<<<<
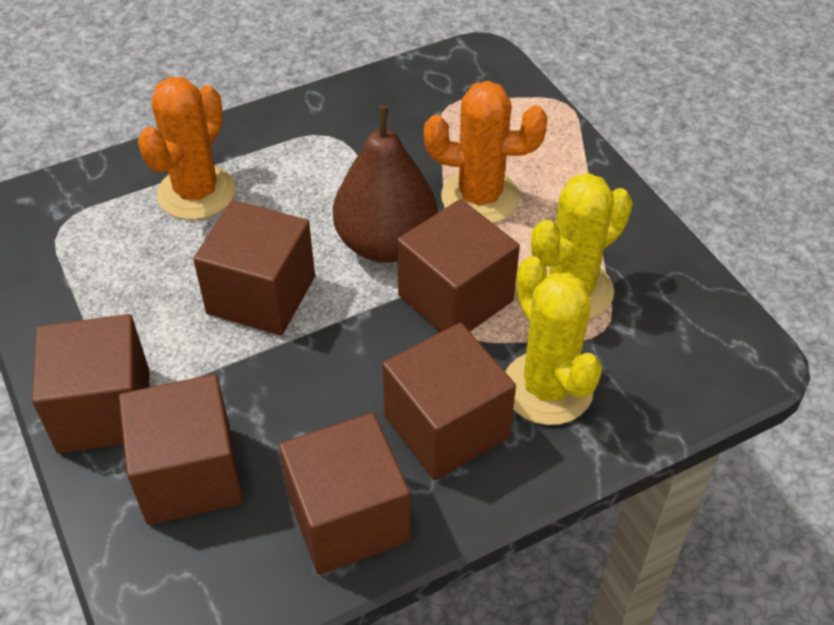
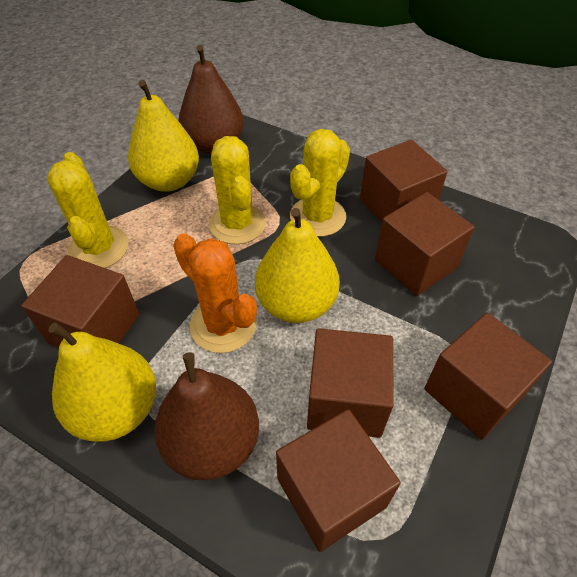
brown pear: 1 -> 2
orange cactus: 2 -> 1
yellow cactus: 2 -> 3
yellow pear: 0 -> 3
>>>>
Give the data above back unchanged, except for the pictures.

brown pear: 1 -> 2
orange cactus: 2 -> 1
yellow cactus: 2 -> 3
yellow pear: 0 -> 3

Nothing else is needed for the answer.